** TASK **
Of the lines listed below, return exactly those that run from the line containing "(307, 383) = (267, 461): orange" through the line containing "(393, 584) = (198, 741): none", both included.

** DATA UNDER STUDY **
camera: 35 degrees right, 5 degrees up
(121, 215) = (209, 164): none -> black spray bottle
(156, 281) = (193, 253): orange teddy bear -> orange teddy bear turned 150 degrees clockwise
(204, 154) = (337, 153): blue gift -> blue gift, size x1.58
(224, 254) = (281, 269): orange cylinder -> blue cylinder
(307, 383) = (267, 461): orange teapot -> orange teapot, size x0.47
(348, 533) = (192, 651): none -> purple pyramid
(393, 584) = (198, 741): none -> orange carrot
---
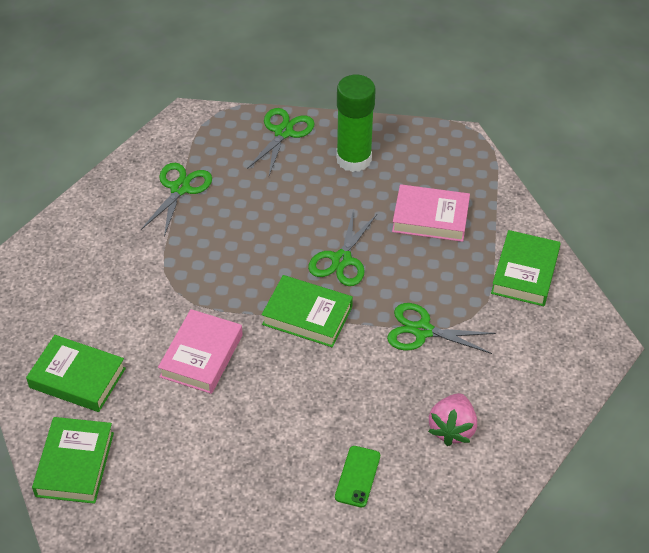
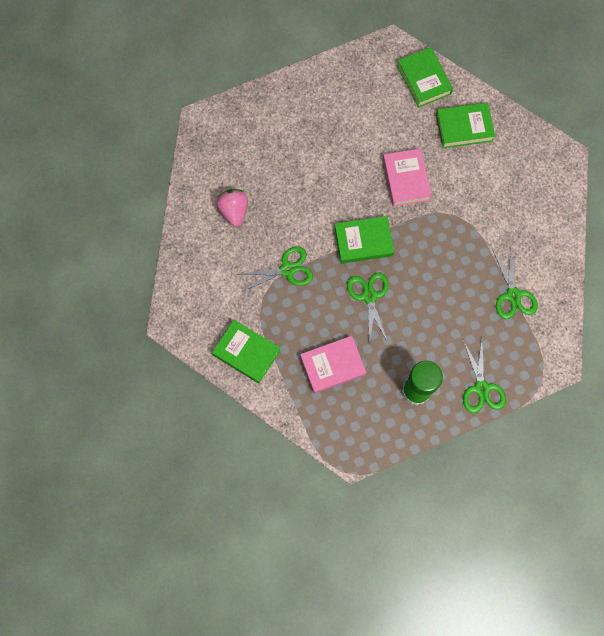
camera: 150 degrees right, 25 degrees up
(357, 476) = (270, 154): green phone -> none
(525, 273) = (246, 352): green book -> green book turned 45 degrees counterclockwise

** SOLVED PROBLEM **
(307, 383) = (267, 461): orange teapot -> orange teapot, size x0.47
(348, 533) = (192, 651): none -> purple pyramid
(393, 584) = (198, 741): none -> orange carrot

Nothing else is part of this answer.